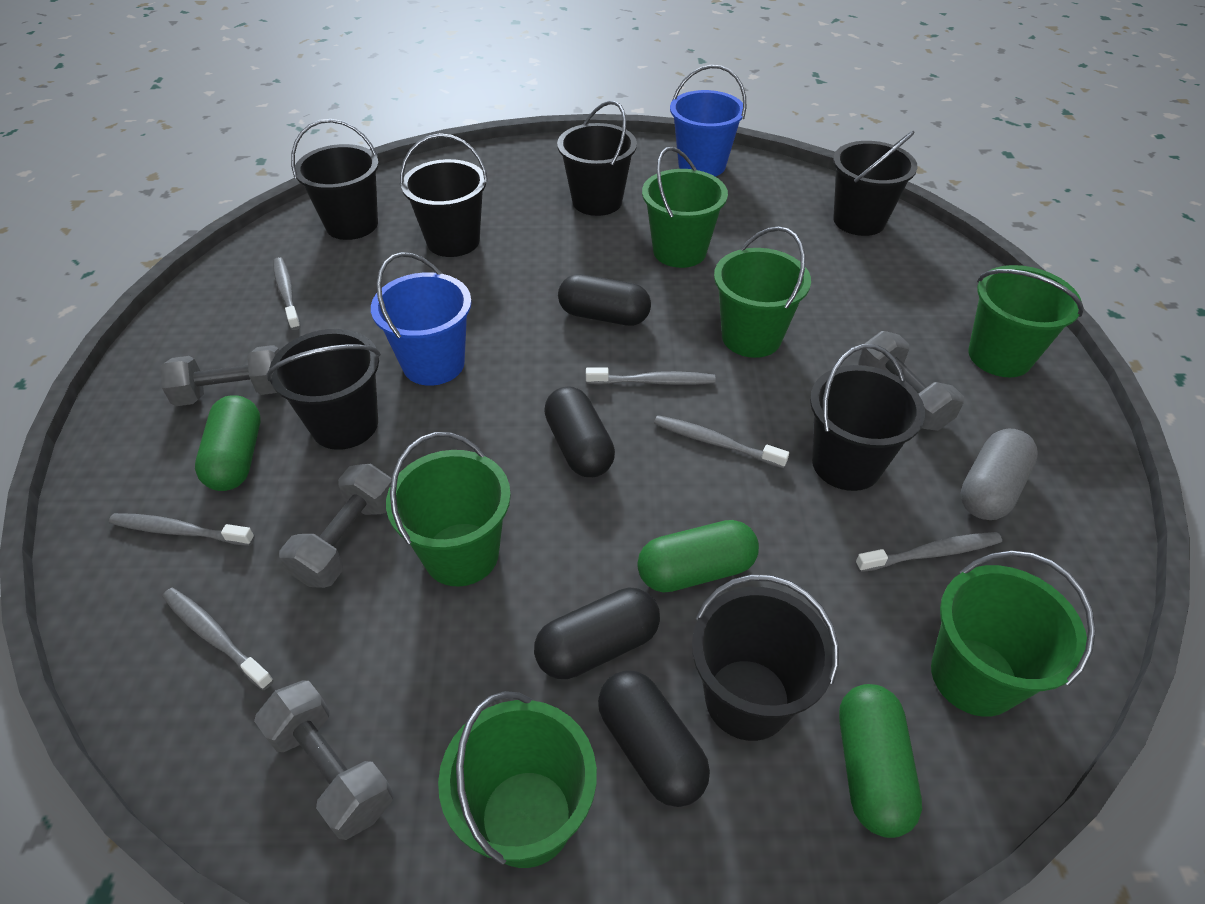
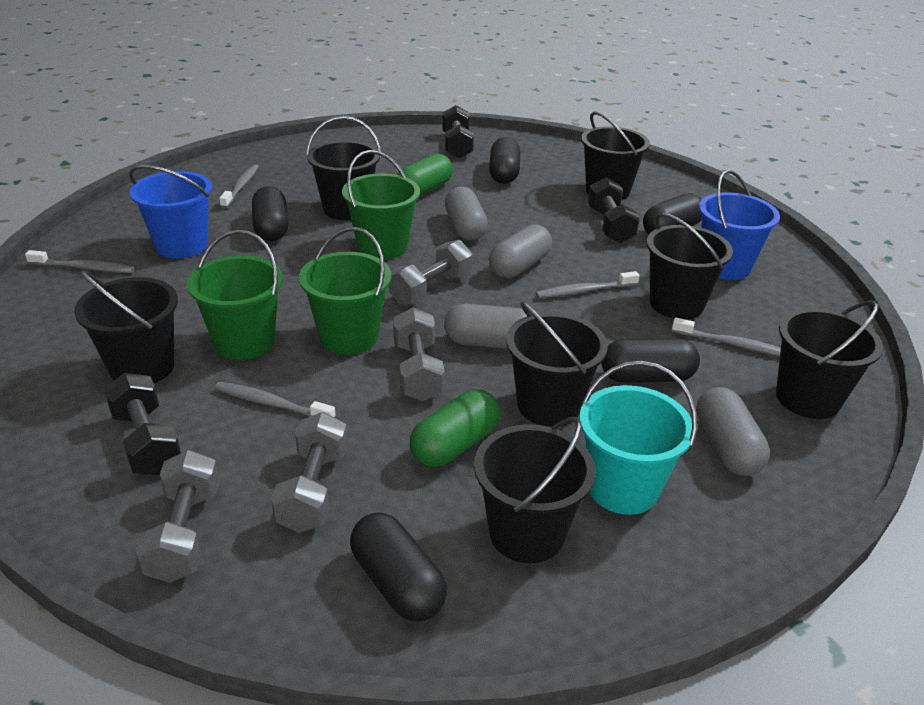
black capsule: 4 -> 5
black dumbbell: 0 -> 3
green bucket: 6 -> 3
green capsule: 3 -> 2
grey capsule: 1 -> 4
grey toothbrush: 6 -> 5
turquoise bucket: 0 -> 1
• • • • • • •
What to produce: All lines in the entries above that hold the word "bucket" need to be copied.

Answer:
green bucket: 6 -> 3
turquoise bucket: 0 -> 1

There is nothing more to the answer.